• **Enunciado**:
Cambia "coordinate" por "position" en todo el listado que sigue, sin tocar nada más. Por favor, deja fuera de la respuesta las líneas de imagen.

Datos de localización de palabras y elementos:

□ □ □

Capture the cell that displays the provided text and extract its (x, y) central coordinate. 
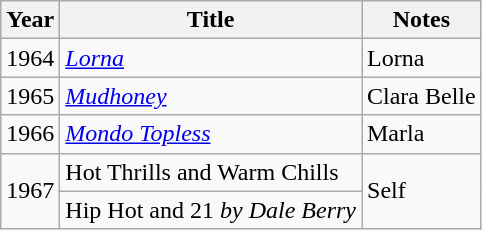
Mudhoney (211, 96)
1965 (30, 96)
Clara Belle (422, 96)
1964 (30, 58)
Hip Hot and 21 by Dale Berry (211, 210)
Year (30, 20)
Hot Thrills and Warm Chills (211, 172)
1967 (30, 191)
Notes (422, 20)
Self (422, 191)
Mondo Topless (211, 134)
Title (211, 20)
Marla (422, 134)
1966 (30, 134)
Provide the [X, Y] coordinate of the cell's center where the given text is located.  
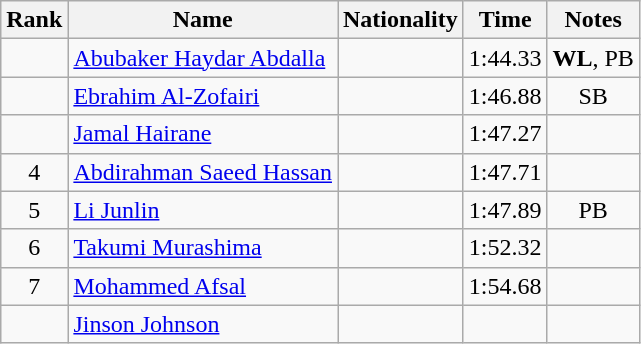
Time [505, 20]
1:47.89 [505, 210]
5 [34, 210]
1:52.32 [505, 248]
Name [203, 20]
Li Junlin [203, 210]
7 [34, 286]
1:44.33 [505, 58]
1:47.71 [505, 172]
1:47.27 [505, 134]
4 [34, 172]
Ebrahim Al-Zofairi [203, 96]
SB [593, 96]
Jamal Hairane [203, 134]
1:54.68 [505, 286]
PB [593, 210]
Rank [34, 20]
Abdirahman Saeed Hassan [203, 172]
Takumi Murashima [203, 248]
Jinson Johnson [203, 324]
6 [34, 248]
Nationality [401, 20]
Mohammed Afsal [203, 286]
Abubaker Haydar Abdalla [203, 58]
1:46.88 [505, 96]
Notes [593, 20]
WL, PB [593, 58]
Detect which cell encompasses the target text, then output its (X, Y) center coordinate. 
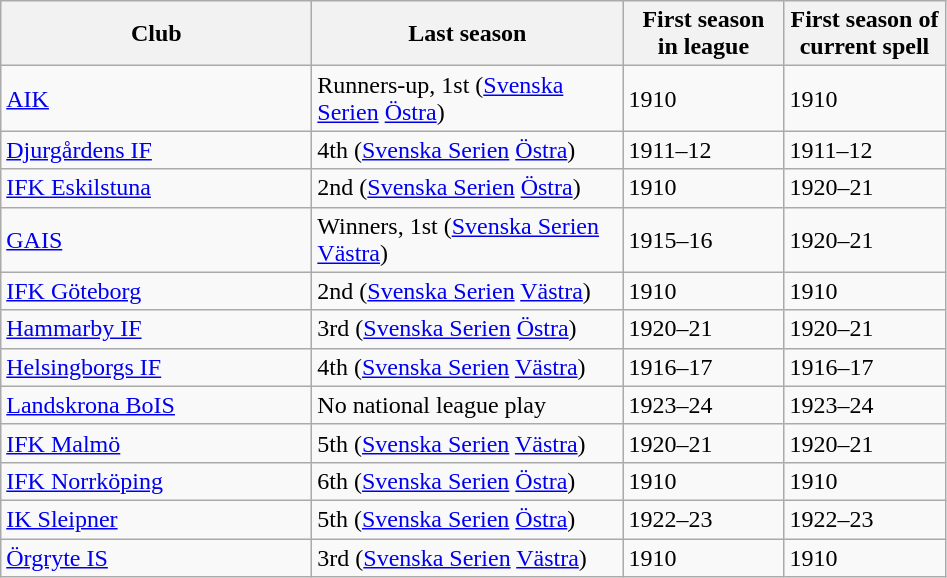
First season ofcurrent spell (864, 34)
3rd (Svenska Serien Västra) (468, 557)
IFK Göteborg (156, 291)
3rd (Svenska Serien Östra) (468, 329)
GAIS (156, 240)
Djurgårdens IF (156, 150)
Club (156, 34)
Runners-up, 1st (Svenska Serien Östra) (468, 98)
2nd (Svenska Serien Västra) (468, 291)
IFK Malmö (156, 443)
First seasonin league (704, 34)
Last season (468, 34)
4th (Svenska Serien Västra) (468, 367)
No national league play (468, 405)
AIK (156, 98)
5th (Svenska Serien Västra) (468, 443)
5th (Svenska Serien Östra) (468, 519)
Landskrona BoIS (156, 405)
Örgryte IS (156, 557)
IK Sleipner (156, 519)
6th (Svenska Serien Östra) (468, 481)
IFK Norrköping (156, 481)
Hammarby IF (156, 329)
Helsingborgs IF (156, 367)
IFK Eskilstuna (156, 188)
4th (Svenska Serien Östra) (468, 150)
1915–16 (704, 240)
2nd (Svenska Serien Östra) (468, 188)
Winners, 1st (Svenska Serien Västra) (468, 240)
Identify which cell holds the provided text, then report its [X, Y] central coordinate. 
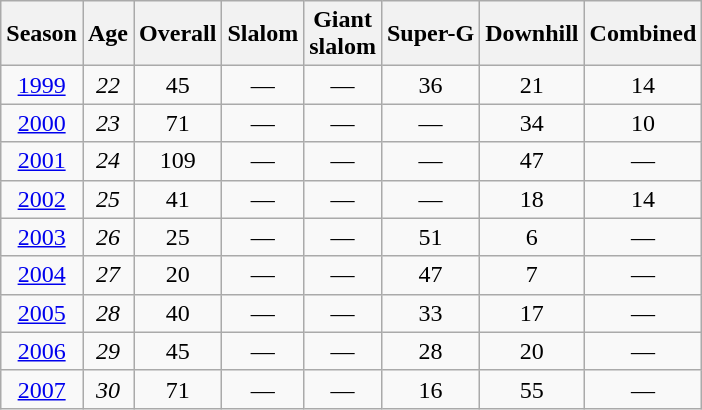
Age [108, 34]
17 [532, 313]
33 [430, 313]
Season [42, 34]
2000 [42, 123]
18 [532, 199]
21 [532, 85]
16 [430, 389]
29 [108, 351]
Super-G [430, 34]
41 [178, 199]
Giantslalom [343, 34]
Overall [178, 34]
6 [532, 237]
1999 [42, 85]
23 [108, 123]
109 [178, 161]
2001 [42, 161]
36 [430, 85]
55 [532, 389]
7 [532, 275]
2004 [42, 275]
2006 [42, 351]
51 [430, 237]
30 [108, 389]
22 [108, 85]
2003 [42, 237]
Downhill [532, 34]
34 [532, 123]
2002 [42, 199]
10 [643, 123]
2005 [42, 313]
27 [108, 275]
2007 [42, 389]
Combined [643, 34]
26 [108, 237]
40 [178, 313]
24 [108, 161]
Slalom [263, 34]
Locate the cell with the specified text and output its [x, y] center coordinate. 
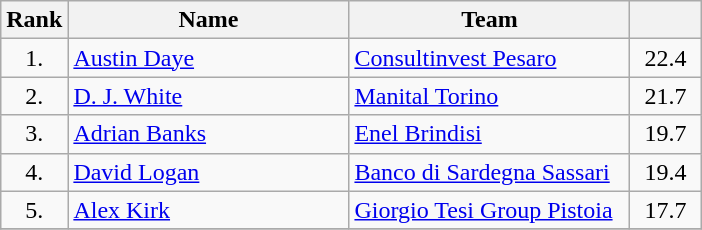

□ □ □

• **Resultado del ejercicio**:
Capture the cell that displays the provided text and extract its (x, y) central position. 
Mudhoney (211, 96)
1965 (30, 96)
Clara Belle (422, 96)
1964 (30, 58)
Hip Hot and 21 by Dale Berry (211, 210)
Year (30, 20)
Hot Thrills and Warm Chills (211, 172)
1967 (30, 191)
Notes (422, 20)
Self (422, 191)
Mondo Topless (211, 134)
Title (211, 20)
Marla (422, 134)
1966 (30, 134)
Provide the [X, Y] position of the cell's center where the given text is located.  
Time [505, 20]
1:47.89 [505, 210]
5 [34, 210]
1:52.32 [505, 248]
Name [203, 20]
Li Junlin [203, 210]
7 [34, 286]
1:44.33 [505, 58]
1:47.71 [505, 172]
1:47.27 [505, 134]
4 [34, 172]
Ebrahim Al-Zofairi [203, 96]
SB [593, 96]
Jamal Hairane [203, 134]
1:54.68 [505, 286]
PB [593, 210]
Rank [34, 20]
Abdirahman Saeed Hassan [203, 172]
Takumi Murashima [203, 248]
Jinson Johnson [203, 324]
6 [34, 248]
Nationality [401, 20]
Mohammed Afsal [203, 286]
Abubaker Haydar Abdalla [203, 58]
1:46.88 [505, 96]
Notes [593, 20]
WL, PB [593, 58]
Detect which cell encompasses the target text, then output its (X, Y) center position. 
First season ofcurrent spell (864, 34)
3rd (Svenska Serien Västra) (468, 557)
IFK Göteborg (156, 291)
3rd (Svenska Serien Östra) (468, 329)
GAIS (156, 240)
Djurgårdens IF (156, 150)
Club (156, 34)
Runners-up, 1st (Svenska Serien Östra) (468, 98)
2nd (Svenska Serien Västra) (468, 291)
IFK Malmö (156, 443)
First seasonin league (704, 34)
Last season (468, 34)
4th (Svenska Serien Västra) (468, 367)
No national league play (468, 405)
AIK (156, 98)
5th (Svenska Serien Västra) (468, 443)
5th (Svenska Serien Östra) (468, 519)
Landskrona BoIS (156, 405)
Örgryte IS (156, 557)
IK Sleipner (156, 519)
6th (Svenska Serien Östra) (468, 481)
IFK Norrköping (156, 481)
Hammarby IF (156, 329)
Helsingborgs IF (156, 367)
IFK Eskilstuna (156, 188)
4th (Svenska Serien Östra) (468, 150)
1915–16 (704, 240)
2nd (Svenska Serien Östra) (468, 188)
Winners, 1st (Svenska Serien Västra) (468, 240)
Identify which cell holds the provided text, then report its [X, Y] central position. 
Age [108, 34]
17 [532, 313]
33 [430, 313]
Season [42, 34]
2000 [42, 123]
18 [532, 199]
21 [532, 85]
16 [430, 389]
29 [108, 351]
Super-G [430, 34]
41 [178, 199]
Giantslalom [343, 34]
Overall [178, 34]
6 [532, 237]
1999 [42, 85]
23 [108, 123]
109 [178, 161]
2001 [42, 161]
36 [430, 85]
55 [532, 389]
7 [532, 275]
2004 [42, 275]
2006 [42, 351]
51 [430, 237]
30 [108, 389]
22 [108, 85]
2003 [42, 237]
Downhill [532, 34]
34 [532, 123]
2002 [42, 199]
10 [643, 123]
2005 [42, 313]
27 [108, 275]
2007 [42, 389]
Combined [643, 34]
26 [108, 237]
40 [178, 313]
24 [108, 161]
Slalom [263, 34]
Locate the cell with the specified text and output its [x, y] center position. 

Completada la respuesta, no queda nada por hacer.